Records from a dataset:
■ ■ ■ ■ ■

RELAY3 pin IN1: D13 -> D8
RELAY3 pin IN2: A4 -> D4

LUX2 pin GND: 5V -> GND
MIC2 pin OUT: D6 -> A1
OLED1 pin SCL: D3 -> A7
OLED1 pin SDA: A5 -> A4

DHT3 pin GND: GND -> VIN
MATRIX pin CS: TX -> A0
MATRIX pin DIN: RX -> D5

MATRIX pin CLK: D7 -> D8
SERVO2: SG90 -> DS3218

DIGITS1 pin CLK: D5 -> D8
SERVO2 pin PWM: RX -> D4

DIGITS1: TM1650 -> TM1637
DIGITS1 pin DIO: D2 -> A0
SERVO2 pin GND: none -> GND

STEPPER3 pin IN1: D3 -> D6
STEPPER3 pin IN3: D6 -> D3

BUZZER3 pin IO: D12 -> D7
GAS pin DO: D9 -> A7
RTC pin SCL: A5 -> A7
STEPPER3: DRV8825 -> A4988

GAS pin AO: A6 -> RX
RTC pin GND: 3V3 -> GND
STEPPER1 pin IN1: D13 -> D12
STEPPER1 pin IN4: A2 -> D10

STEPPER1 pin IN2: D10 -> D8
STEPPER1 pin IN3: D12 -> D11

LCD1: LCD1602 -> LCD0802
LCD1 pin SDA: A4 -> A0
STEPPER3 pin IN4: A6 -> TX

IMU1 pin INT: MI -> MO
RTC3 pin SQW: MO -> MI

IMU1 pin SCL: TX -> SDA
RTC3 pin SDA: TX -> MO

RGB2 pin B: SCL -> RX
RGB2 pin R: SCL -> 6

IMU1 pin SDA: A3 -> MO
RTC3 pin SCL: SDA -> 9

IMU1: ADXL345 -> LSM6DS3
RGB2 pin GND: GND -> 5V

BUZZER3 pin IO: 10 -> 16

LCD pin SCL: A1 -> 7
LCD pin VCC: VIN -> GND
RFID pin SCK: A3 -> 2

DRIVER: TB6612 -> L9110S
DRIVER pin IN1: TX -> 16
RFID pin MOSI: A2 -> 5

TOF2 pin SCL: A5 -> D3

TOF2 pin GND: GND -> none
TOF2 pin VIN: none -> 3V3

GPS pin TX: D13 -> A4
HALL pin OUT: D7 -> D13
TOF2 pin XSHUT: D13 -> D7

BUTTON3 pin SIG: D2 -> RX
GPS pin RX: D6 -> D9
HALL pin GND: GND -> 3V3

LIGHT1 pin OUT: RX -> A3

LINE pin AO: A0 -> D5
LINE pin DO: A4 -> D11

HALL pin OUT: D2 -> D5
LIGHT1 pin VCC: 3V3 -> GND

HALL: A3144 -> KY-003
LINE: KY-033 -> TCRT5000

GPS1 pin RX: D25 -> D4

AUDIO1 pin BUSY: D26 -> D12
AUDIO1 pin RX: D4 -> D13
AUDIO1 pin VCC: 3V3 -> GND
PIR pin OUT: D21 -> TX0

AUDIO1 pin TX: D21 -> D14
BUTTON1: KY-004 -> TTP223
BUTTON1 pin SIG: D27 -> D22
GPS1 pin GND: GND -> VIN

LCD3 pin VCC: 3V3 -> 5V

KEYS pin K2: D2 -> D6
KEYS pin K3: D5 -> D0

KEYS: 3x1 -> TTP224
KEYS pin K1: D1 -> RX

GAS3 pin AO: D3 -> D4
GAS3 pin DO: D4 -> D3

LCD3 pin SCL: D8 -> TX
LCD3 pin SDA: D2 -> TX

■ ■ ■ ■ ■

Task objective: What is needed is every line from the beginning of the data up to and including the line with "BUZZER3 pin IO: D12 -> D7", given again word for word.

Written answer:
RELAY3 pin IN1: D13 -> D8
RELAY3 pin IN2: A4 -> D4

LUX2 pin GND: 5V -> GND
MIC2 pin OUT: D6 -> A1
OLED1 pin SCL: D3 -> A7
OLED1 pin SDA: A5 -> A4

DHT3 pin GND: GND -> VIN
MATRIX pin CS: TX -> A0
MATRIX pin DIN: RX -> D5

MATRIX pin CLK: D7 -> D8
SERVO2: SG90 -> DS3218

DIGITS1 pin CLK: D5 -> D8
SERVO2 pin PWM: RX -> D4

DIGITS1: TM1650 -> TM1637
DIGITS1 pin DIO: D2 -> A0
SERVO2 pin GND: none -> GND

STEPPER3 pin IN1: D3 -> D6
STEPPER3 pin IN3: D6 -> D3

BUZZER3 pin IO: D12 -> D7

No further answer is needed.